• REQUIRED WORK
Reproduce every entry below word for word, keeping each line as it appears.

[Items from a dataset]
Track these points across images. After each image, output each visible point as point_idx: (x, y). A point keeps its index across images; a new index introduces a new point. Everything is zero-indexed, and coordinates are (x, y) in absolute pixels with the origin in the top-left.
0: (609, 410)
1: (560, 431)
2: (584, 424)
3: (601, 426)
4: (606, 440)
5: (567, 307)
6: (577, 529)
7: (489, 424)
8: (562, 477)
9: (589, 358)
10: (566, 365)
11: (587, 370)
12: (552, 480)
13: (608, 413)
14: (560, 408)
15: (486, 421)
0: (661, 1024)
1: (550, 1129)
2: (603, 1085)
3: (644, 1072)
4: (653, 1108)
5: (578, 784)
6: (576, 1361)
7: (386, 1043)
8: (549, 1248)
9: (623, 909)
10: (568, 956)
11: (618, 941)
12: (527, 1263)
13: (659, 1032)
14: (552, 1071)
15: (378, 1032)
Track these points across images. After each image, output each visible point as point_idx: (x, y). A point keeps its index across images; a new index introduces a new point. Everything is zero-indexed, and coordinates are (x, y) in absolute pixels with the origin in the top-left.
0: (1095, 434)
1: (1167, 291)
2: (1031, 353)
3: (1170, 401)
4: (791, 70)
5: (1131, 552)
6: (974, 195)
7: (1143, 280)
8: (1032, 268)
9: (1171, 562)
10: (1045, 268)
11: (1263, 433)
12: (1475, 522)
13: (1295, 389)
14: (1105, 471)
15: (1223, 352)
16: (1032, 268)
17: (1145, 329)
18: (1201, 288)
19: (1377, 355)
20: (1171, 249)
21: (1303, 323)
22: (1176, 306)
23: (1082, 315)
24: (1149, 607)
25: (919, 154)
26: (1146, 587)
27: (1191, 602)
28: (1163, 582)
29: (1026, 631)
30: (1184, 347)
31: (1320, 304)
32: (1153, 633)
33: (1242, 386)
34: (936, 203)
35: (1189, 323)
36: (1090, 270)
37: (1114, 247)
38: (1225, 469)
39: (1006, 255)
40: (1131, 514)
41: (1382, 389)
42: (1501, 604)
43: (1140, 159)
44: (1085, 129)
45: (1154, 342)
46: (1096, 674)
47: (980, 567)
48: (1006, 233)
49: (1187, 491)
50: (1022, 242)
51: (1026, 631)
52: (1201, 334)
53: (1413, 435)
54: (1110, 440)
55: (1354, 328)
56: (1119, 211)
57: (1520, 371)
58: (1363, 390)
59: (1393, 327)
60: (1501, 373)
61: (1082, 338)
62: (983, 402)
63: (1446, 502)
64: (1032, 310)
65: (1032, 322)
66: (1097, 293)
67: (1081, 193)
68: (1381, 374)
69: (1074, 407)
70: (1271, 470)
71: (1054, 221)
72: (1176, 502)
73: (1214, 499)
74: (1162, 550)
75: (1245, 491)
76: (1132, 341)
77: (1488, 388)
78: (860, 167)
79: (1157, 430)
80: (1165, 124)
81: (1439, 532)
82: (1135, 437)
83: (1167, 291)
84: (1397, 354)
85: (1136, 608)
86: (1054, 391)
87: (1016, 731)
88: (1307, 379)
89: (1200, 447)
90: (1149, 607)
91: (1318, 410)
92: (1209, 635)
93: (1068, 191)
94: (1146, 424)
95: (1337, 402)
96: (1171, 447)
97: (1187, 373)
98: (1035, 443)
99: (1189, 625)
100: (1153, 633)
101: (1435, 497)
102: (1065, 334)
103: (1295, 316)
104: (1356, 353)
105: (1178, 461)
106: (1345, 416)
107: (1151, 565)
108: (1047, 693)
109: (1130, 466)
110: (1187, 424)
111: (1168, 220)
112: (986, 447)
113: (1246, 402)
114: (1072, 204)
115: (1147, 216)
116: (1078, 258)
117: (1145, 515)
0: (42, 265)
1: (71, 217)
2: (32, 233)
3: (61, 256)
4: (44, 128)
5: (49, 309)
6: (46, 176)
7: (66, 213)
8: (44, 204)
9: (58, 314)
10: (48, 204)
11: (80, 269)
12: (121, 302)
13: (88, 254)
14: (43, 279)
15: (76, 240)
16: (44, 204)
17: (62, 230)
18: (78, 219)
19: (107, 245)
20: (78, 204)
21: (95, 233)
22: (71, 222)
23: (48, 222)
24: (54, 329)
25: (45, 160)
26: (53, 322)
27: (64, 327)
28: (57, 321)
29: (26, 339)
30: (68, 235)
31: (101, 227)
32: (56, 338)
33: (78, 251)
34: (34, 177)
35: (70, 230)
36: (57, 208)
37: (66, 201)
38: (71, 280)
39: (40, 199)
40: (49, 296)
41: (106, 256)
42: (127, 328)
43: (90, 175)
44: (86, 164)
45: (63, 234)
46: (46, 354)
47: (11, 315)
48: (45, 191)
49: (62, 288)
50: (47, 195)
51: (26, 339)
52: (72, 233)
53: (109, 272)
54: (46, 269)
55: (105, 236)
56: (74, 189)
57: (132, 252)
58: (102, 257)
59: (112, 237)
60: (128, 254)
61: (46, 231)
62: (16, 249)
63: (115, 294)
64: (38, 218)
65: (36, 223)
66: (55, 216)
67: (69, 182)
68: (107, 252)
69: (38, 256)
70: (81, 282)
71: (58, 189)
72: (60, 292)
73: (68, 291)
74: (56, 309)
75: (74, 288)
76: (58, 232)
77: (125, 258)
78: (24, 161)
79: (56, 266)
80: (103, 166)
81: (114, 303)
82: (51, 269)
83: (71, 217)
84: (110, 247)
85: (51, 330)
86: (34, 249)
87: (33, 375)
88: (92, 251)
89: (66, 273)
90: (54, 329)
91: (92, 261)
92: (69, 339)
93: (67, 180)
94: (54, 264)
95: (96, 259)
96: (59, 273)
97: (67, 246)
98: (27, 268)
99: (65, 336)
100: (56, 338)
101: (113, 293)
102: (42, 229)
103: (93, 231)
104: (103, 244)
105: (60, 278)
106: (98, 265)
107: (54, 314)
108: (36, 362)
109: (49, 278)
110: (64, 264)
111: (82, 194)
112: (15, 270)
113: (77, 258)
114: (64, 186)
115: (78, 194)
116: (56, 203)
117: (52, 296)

• ANSWER BELOW
Track these points across images. After each image, output each visible point as point_idx: (x, y). A point keeps its index across images; a new index introduces a new point. Everything is zero-indexed, and coordinates are (x, y) in absolute pixels with the origin in the top-left.
0: (609, 410)
1: (560, 431)
2: (584, 424)
3: (601, 426)
4: (606, 440)
5: (567, 307)
6: (577, 529)
7: (489, 424)
8: (562, 477)
9: (589, 358)
10: (566, 365)
11: (587, 370)
12: (552, 480)
13: (608, 413)
14: (560, 408)
15: (486, 421)
0: (661, 1024)
1: (550, 1129)
2: (603, 1085)
3: (644, 1072)
4: (653, 1108)
5: (578, 784)
6: (576, 1361)
7: (386, 1043)
8: (549, 1248)
9: (623, 909)
10: (568, 956)
11: (618, 941)
12: (527, 1263)
13: (659, 1032)
14: (552, 1071)
15: (378, 1032)
Track these points across images. After each image, output each visible point as point_idx: (x, y). A point keeps its index across images; a new index introduces a new point. Everything is zero-indexed, and coordinates are (x, y) in absolute pixels with the origin in the top-left.
0: (1095, 434)
1: (1167, 291)
2: (1031, 353)
3: (1170, 401)
4: (791, 70)
5: (1131, 552)
6: (974, 195)
7: (1143, 280)
8: (1032, 268)
9: (1171, 562)
10: (1045, 268)
11: (1263, 433)
12: (1475, 522)
13: (1295, 389)
14: (1105, 471)
15: (1223, 352)
16: (1032, 268)
17: (1145, 329)
18: (1201, 288)
19: (1377, 355)
20: (1171, 249)
21: (1303, 323)
22: (1176, 306)
23: (1082, 315)
24: (1149, 607)
25: (919, 154)
26: (1146, 587)
27: (1191, 602)
28: (1163, 582)
29: (1026, 631)
30: (1184, 347)
31: (1320, 304)
32: (1153, 633)
33: (1242, 386)
34: (936, 203)
35: (1189, 323)
36: (1090, 270)
37: (1114, 247)
38: (1225, 469)
39: (1006, 255)
40: (1131, 514)
41: (1382, 389)
42: (1501, 604)
43: (1140, 159)
44: (1085, 129)
45: (1154, 342)
46: (1096, 674)
47: (980, 567)
48: (1006, 233)
49: (1187, 491)
50: (1022, 242)
51: (1026, 631)
52: (1201, 334)
53: (1413, 435)
54: (1110, 440)
55: (1354, 328)
56: (1119, 211)
57: (1520, 371)
58: (1363, 390)
59: (1393, 327)
60: (1501, 373)
61: (1082, 338)
62: (983, 402)
63: (1446, 502)
64: (1032, 310)
65: (1032, 322)
66: (1097, 293)
67: (1081, 193)
68: (1381, 374)
69: (1074, 407)
70: (1271, 470)
71: (1054, 221)
72: (1176, 502)
73: (1214, 499)
74: (1162, 550)
75: (1245, 491)
76: (1132, 341)
77: (1488, 388)
78: (860, 167)
79: (1157, 430)
80: (1165, 124)
81: (1439, 532)
82: (1135, 437)
83: (1167, 291)
84: (1397, 354)
85: (1136, 608)
86: (1054, 391)
87: (1016, 731)
88: (1307, 379)
89: (1200, 447)
90: (1149, 607)
91: (1318, 410)
92: (1209, 635)
93: (1068, 191)
94: (1146, 424)
95: (1337, 402)
96: (1171, 447)
97: (1187, 373)
98: (1035, 443)
99: (1189, 625)
100: (1153, 633)
101: (1435, 497)
102: (1065, 334)
103: (1295, 316)
104: (1356, 353)
105: (1178, 461)
106: (1345, 416)
107: (1151, 565)
108: (1047, 693)
109: (1130, 466)
110: (1187, 424)
111: (1168, 220)
112: (986, 447)
113: (1246, 402)
114: (1072, 204)
115: (1147, 216)
116: (1078, 258)
117: (1145, 515)
0: (42, 265)
1: (71, 217)
2: (32, 233)
3: (61, 256)
4: (44, 128)
5: (49, 309)
6: (46, 176)
7: (66, 213)
8: (44, 204)
9: (58, 314)
10: (48, 204)
11: (80, 269)
12: (121, 302)
13: (88, 254)
14: (43, 279)
15: (76, 240)
16: (44, 204)
17: (62, 230)
18: (78, 219)
19: (107, 245)
20: (78, 204)
21: (95, 233)
22: (71, 222)
23: (48, 222)
24: (54, 329)
25: (45, 160)
26: (53, 322)
27: (64, 327)
28: (57, 321)
29: (26, 339)
30: (68, 235)
31: (101, 227)
32: (56, 338)
33: (78, 251)
34: (34, 177)
35: (70, 230)
36: (57, 208)
37: (66, 201)
38: (71, 280)
39: (40, 199)
40: (49, 296)
41: (106, 256)
42: (127, 328)
43: (90, 175)
44: (86, 164)
45: (63, 234)
46: (46, 354)
47: (11, 315)
48: (45, 191)
49: (62, 288)
50: (47, 195)
51: (26, 339)
52: (72, 233)
53: (109, 272)
54: (46, 269)
55: (105, 236)
56: (74, 189)
57: (132, 252)
58: (102, 257)
59: (112, 237)
60: (128, 254)
61: (46, 231)
62: (16, 249)
63: (115, 294)
64: (38, 218)
65: (36, 223)
66: (55, 216)
67: (69, 182)
68: (107, 252)
69: (38, 256)
70: (81, 282)
71: (58, 189)
72: (60, 292)
73: (68, 291)
74: (56, 309)
75: (74, 288)
76: (58, 232)
77: (125, 258)
78: (24, 161)
79: (56, 266)
80: (103, 166)
81: (114, 303)
82: (51, 269)
83: (71, 217)
84: (110, 247)
85: (51, 330)
86: (34, 249)
87: (33, 375)
88: (92, 251)
89: (66, 273)
90: (54, 329)
91: (92, 261)
92: (69, 339)
93: (67, 180)
94: (54, 264)
95: (96, 259)
96: (59, 273)
97: (67, 246)
98: (27, 268)
99: (65, 336)
100: (56, 338)
101: (113, 293)
102: (42, 229)
103: (93, 231)
104: (103, 244)
105: (60, 278)
106: (98, 265)
107: (54, 314)
108: (36, 362)
109: (49, 278)
110: (64, 264)
111: (82, 194)
112: (15, 270)
113: (77, 258)
114: (64, 186)
115: (78, 194)
116: (56, 203)
117: (52, 296)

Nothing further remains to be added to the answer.